__EXERCISE DESCRIPTION__:
Your answer must contain each line of the listing in which "rolling" appears, copied in full.

__RECORDS FOR THE TASK__:

------------------------------

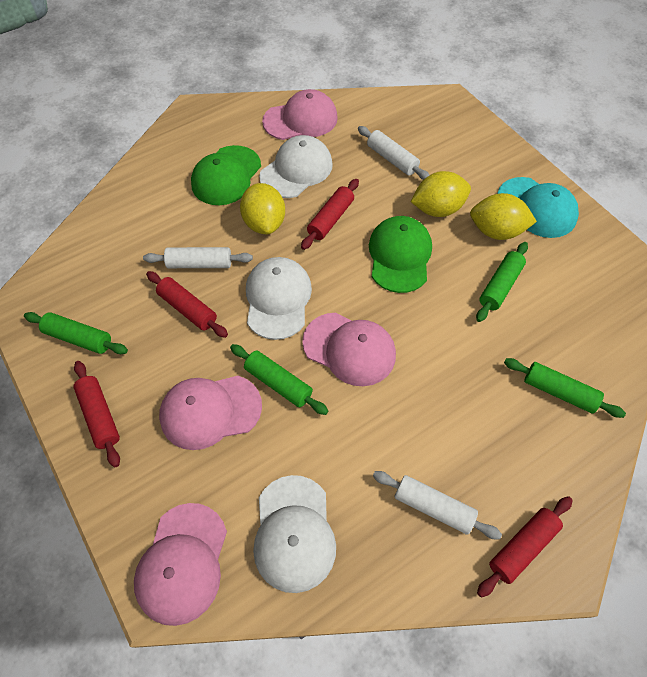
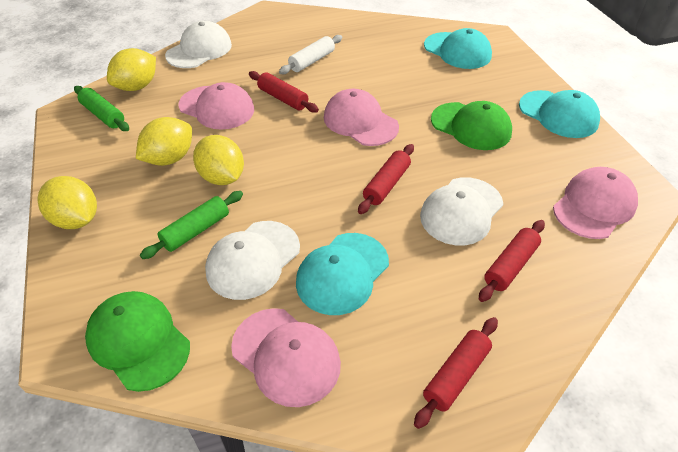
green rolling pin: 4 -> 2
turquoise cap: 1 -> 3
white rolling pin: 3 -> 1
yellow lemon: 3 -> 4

------------------------------

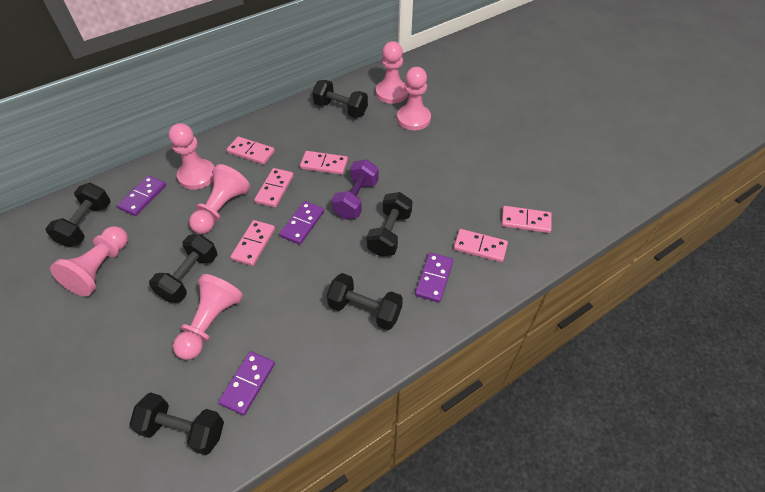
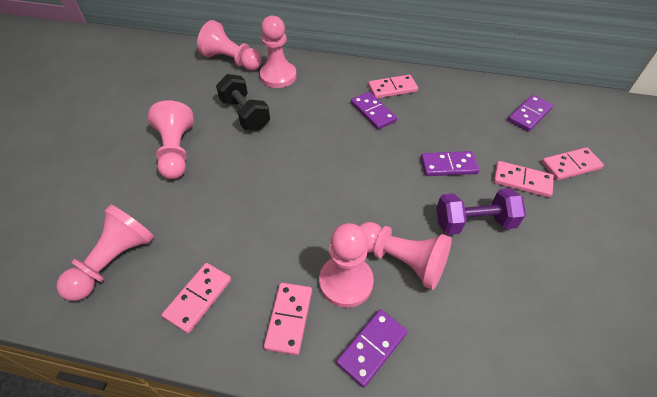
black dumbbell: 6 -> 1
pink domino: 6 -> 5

------------------------------

__YOUR SOLUTION__:
green rolling pin: 4 -> 2
white rolling pin: 3 -> 1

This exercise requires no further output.